Task to carry out – Give the count of lines in the entries below that contain the string "RFID", and only that count.

Difference listings:

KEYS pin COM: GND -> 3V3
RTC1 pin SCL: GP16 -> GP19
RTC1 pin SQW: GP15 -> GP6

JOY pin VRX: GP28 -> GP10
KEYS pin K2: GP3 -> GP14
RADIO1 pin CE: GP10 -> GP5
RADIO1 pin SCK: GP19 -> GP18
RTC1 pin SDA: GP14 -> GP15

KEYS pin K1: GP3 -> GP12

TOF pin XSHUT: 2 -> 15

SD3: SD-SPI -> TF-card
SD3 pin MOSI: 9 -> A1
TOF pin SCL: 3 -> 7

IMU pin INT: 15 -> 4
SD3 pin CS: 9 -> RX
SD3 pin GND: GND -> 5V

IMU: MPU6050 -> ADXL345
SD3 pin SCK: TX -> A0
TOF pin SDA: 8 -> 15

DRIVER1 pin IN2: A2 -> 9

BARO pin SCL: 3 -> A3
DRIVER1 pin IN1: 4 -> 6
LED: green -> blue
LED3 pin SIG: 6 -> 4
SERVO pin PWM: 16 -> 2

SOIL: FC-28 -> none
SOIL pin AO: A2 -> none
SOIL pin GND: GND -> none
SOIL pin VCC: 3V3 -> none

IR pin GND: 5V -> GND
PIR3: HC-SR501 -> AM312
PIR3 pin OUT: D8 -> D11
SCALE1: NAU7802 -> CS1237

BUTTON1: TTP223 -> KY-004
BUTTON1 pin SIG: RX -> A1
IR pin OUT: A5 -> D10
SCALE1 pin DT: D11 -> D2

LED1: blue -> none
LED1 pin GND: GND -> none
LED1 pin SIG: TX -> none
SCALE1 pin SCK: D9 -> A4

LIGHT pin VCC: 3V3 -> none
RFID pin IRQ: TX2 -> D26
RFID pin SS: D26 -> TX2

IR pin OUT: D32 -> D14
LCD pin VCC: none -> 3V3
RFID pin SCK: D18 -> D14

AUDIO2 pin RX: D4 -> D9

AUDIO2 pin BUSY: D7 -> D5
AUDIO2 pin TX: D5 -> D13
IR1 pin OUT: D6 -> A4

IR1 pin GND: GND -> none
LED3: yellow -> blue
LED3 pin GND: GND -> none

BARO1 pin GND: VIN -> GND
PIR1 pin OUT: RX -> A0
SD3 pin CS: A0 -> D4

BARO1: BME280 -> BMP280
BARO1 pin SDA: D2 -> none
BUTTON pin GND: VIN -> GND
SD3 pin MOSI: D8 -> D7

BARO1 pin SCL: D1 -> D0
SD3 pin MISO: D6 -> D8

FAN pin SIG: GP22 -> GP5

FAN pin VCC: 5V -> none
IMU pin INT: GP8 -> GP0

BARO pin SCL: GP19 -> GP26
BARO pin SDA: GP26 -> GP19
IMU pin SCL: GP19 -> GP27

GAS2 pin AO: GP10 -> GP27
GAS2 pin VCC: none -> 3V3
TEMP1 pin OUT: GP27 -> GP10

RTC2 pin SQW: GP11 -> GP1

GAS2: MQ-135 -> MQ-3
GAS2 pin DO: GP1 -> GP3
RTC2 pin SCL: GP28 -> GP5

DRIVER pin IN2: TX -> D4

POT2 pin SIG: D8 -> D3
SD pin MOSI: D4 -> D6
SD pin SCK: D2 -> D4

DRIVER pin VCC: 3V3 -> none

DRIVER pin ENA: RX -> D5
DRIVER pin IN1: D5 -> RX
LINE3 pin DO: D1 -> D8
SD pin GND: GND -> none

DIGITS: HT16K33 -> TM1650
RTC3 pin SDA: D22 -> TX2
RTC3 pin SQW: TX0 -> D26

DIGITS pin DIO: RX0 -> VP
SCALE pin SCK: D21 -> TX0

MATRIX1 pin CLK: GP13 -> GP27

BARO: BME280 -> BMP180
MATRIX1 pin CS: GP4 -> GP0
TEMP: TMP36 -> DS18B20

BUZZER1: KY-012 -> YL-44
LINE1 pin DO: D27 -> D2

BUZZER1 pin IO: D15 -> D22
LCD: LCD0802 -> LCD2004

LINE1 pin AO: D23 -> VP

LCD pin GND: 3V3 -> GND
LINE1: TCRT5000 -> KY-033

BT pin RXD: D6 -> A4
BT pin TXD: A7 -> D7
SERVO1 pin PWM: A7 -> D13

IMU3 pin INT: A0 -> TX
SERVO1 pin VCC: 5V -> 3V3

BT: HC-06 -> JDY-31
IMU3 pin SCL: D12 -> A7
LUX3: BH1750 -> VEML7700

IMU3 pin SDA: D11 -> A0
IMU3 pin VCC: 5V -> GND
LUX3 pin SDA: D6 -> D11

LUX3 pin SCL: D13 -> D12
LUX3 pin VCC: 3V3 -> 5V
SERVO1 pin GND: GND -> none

Written solution – 3